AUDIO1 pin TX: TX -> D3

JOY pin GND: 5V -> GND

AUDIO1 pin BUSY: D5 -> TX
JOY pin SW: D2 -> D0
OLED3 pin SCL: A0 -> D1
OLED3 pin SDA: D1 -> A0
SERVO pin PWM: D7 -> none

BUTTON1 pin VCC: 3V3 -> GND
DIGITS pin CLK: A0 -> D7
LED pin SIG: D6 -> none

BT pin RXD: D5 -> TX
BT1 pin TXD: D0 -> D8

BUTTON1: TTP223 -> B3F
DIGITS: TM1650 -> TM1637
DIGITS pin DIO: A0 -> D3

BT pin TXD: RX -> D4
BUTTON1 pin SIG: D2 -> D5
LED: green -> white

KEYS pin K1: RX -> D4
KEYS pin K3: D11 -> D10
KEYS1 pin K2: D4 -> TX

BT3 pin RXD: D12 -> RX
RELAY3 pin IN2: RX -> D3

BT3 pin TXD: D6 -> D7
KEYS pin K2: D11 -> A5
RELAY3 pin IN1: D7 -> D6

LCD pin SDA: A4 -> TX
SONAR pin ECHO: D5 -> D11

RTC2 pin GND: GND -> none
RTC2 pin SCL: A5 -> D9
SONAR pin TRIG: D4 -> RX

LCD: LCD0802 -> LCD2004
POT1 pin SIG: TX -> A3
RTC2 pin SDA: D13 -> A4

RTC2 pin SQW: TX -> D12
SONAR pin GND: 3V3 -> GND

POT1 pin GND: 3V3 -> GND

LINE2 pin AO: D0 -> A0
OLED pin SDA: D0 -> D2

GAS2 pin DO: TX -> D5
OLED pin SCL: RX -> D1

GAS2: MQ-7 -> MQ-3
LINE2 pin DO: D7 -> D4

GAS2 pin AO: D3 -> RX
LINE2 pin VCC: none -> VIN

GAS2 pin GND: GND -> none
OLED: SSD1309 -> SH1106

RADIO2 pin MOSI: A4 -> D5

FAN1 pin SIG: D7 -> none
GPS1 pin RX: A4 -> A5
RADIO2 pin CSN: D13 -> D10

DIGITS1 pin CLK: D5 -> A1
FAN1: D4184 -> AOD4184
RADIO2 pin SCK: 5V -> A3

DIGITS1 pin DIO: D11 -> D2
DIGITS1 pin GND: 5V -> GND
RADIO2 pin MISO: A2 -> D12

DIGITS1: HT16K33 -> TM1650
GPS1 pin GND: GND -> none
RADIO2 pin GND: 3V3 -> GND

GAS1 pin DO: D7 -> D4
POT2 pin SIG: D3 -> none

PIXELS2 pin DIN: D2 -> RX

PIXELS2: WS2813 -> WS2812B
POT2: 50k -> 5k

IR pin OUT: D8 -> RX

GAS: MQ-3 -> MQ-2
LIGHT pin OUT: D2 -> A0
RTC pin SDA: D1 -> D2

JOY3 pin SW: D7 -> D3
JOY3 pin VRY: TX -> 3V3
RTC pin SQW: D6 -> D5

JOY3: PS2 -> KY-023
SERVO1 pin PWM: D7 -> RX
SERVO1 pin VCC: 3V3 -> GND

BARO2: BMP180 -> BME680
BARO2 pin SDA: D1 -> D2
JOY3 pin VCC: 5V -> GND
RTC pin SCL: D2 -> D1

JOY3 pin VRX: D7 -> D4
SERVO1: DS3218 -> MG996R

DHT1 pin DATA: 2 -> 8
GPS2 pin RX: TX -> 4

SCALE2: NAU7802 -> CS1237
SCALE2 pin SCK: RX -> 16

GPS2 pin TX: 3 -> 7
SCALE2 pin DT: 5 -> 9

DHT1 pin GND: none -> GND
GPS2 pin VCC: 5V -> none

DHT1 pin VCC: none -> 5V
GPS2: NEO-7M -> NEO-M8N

━━━━━━━━

Exercise aim →
Using the records above, please retype only the run of lines from the line holding "RADIO2 pin MOSI: A4 -> D5" through the last line, both ends included.

Exercise result →
RADIO2 pin MOSI: A4 -> D5

FAN1 pin SIG: D7 -> none
GPS1 pin RX: A4 -> A5
RADIO2 pin CSN: D13 -> D10

DIGITS1 pin CLK: D5 -> A1
FAN1: D4184 -> AOD4184
RADIO2 pin SCK: 5V -> A3

DIGITS1 pin DIO: D11 -> D2
DIGITS1 pin GND: 5V -> GND
RADIO2 pin MISO: A2 -> D12

DIGITS1: HT16K33 -> TM1650
GPS1 pin GND: GND -> none
RADIO2 pin GND: 3V3 -> GND

GAS1 pin DO: D7 -> D4
POT2 pin SIG: D3 -> none

PIXELS2 pin DIN: D2 -> RX

PIXELS2: WS2813 -> WS2812B
POT2: 50k -> 5k

IR pin OUT: D8 -> RX

GAS: MQ-3 -> MQ-2
LIGHT pin OUT: D2 -> A0
RTC pin SDA: D1 -> D2

JOY3 pin SW: D7 -> D3
JOY3 pin VRY: TX -> 3V3
RTC pin SQW: D6 -> D5

JOY3: PS2 -> KY-023
SERVO1 pin PWM: D7 -> RX
SERVO1 pin VCC: 3V3 -> GND

BARO2: BMP180 -> BME680
BARO2 pin SDA: D1 -> D2
JOY3 pin VCC: 5V -> GND
RTC pin SCL: D2 -> D1

JOY3 pin VRX: D7 -> D4
SERVO1: DS3218 -> MG996R

DHT1 pin DATA: 2 -> 8
GPS2 pin RX: TX -> 4

SCALE2: NAU7802 -> CS1237
SCALE2 pin SCK: RX -> 16

GPS2 pin TX: 3 -> 7
SCALE2 pin DT: 5 -> 9

DHT1 pin GND: none -> GND
GPS2 pin VCC: 5V -> none

DHT1 pin VCC: none -> 5V
GPS2: NEO-7M -> NEO-M8N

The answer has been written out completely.